RAW DATA -
......

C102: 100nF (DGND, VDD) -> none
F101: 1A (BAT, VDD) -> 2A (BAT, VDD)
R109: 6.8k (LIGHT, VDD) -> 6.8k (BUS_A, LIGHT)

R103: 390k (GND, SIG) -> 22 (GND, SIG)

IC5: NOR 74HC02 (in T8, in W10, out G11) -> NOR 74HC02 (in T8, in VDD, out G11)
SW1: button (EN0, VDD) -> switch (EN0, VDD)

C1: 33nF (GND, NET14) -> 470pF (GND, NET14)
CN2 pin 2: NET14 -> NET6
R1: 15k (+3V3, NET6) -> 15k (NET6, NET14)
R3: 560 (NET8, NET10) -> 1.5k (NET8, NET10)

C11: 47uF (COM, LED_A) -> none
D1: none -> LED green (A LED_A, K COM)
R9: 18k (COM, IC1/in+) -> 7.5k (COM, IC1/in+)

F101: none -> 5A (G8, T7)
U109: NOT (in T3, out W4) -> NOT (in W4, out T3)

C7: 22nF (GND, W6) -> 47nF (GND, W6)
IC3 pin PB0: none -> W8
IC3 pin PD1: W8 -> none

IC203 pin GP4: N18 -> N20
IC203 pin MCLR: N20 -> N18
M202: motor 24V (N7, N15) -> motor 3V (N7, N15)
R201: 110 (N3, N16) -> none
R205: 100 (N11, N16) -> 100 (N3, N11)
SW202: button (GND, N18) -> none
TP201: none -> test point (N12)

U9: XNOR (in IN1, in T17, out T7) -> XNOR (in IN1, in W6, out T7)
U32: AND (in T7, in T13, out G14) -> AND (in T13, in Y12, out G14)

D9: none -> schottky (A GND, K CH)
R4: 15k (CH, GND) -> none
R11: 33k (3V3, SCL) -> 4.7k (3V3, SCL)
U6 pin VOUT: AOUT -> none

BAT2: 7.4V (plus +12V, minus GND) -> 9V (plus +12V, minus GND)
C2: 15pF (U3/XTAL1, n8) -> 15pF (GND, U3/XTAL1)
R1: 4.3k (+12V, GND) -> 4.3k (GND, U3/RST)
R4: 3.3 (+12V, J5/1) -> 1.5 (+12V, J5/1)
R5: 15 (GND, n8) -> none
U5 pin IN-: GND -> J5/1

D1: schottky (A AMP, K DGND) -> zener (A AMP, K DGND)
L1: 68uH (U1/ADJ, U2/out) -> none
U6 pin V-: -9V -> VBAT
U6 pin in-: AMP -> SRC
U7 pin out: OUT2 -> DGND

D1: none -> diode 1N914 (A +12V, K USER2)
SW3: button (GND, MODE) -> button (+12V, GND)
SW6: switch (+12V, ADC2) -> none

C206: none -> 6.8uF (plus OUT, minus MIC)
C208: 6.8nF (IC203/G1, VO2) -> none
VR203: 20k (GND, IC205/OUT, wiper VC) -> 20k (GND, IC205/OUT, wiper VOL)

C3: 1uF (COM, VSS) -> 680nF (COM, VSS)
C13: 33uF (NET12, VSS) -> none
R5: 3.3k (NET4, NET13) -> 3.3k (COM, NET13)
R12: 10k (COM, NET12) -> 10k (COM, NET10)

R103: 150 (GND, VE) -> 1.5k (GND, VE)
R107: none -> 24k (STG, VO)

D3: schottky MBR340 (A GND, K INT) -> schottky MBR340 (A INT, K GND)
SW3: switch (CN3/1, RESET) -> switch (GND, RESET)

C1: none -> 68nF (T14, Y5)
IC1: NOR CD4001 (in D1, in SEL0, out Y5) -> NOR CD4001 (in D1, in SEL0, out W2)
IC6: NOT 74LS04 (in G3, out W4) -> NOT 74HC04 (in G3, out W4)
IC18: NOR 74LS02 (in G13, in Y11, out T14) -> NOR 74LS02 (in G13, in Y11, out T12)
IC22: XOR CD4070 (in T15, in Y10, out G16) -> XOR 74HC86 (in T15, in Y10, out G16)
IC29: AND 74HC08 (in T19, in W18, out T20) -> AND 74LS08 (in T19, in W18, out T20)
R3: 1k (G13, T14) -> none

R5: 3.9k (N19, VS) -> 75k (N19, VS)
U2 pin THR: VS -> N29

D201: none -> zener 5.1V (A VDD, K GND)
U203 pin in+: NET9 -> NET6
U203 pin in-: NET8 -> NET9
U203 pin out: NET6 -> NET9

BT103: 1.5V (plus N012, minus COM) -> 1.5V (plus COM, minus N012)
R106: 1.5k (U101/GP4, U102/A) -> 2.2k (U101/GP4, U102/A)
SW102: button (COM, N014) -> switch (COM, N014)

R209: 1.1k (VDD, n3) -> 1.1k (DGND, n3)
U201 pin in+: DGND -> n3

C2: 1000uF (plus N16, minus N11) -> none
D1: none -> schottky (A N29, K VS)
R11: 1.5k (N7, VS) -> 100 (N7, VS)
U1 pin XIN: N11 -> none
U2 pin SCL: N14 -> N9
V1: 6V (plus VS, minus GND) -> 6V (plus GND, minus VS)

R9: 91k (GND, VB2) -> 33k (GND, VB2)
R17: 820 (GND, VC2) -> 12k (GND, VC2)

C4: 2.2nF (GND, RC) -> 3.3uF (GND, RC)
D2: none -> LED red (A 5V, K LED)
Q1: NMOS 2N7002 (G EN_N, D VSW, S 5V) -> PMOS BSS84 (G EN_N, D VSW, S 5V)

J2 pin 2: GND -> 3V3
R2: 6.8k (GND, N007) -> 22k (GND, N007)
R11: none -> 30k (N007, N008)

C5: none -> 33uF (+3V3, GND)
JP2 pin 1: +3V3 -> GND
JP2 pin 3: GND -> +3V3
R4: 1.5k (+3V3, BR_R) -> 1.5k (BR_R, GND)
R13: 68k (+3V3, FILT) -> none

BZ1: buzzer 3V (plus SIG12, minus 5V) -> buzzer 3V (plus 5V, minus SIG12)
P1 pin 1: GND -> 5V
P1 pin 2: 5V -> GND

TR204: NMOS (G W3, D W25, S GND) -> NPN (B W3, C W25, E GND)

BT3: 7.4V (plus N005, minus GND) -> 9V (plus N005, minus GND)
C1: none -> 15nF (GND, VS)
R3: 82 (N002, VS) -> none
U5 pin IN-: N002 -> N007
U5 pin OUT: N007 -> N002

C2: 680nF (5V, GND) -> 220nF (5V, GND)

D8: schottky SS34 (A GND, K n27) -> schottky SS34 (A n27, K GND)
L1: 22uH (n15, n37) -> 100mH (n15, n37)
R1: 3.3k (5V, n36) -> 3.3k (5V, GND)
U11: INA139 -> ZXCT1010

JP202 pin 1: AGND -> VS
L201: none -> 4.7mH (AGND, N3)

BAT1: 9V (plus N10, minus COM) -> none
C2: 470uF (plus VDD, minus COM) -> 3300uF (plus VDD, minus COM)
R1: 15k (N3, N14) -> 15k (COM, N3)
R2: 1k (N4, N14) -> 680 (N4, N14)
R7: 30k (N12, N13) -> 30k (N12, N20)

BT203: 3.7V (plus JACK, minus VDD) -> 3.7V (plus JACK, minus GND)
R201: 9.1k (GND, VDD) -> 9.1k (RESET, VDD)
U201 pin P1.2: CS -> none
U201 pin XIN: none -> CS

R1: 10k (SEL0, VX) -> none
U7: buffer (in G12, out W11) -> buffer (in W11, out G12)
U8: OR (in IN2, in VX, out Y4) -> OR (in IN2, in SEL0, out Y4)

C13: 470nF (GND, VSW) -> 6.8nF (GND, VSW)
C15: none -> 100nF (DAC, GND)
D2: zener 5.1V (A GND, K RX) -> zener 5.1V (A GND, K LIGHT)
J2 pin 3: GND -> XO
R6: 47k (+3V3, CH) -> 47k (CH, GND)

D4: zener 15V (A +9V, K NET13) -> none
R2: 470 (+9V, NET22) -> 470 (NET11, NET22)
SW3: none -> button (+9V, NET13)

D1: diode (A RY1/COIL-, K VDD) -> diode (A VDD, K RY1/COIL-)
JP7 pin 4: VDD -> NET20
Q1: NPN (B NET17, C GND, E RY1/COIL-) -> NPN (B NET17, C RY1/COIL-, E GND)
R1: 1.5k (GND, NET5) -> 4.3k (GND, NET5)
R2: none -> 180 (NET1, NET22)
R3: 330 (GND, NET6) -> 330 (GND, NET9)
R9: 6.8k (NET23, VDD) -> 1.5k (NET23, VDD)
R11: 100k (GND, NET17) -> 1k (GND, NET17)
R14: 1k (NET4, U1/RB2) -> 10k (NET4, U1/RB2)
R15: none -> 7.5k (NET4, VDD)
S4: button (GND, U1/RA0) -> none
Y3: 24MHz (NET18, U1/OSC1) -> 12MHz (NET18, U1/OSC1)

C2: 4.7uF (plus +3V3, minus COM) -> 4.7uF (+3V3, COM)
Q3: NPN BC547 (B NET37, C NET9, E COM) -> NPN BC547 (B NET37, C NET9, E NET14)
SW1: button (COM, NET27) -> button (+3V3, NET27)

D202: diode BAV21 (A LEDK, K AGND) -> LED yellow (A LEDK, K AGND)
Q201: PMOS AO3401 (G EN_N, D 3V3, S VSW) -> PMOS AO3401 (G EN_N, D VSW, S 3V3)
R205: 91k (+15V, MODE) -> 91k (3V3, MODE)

......

WHAT IS REQUIRED - Report every line of the material above in which "diode" appears.

ANSWER SPACE -
D1: none -> diode 1N914 (A +12V, K USER2)
D1: diode (A RY1/COIL-, K VDD) -> diode (A VDD, K RY1/COIL-)
D202: diode BAV21 (A LEDK, K AGND) -> LED yellow (A LEDK, K AGND)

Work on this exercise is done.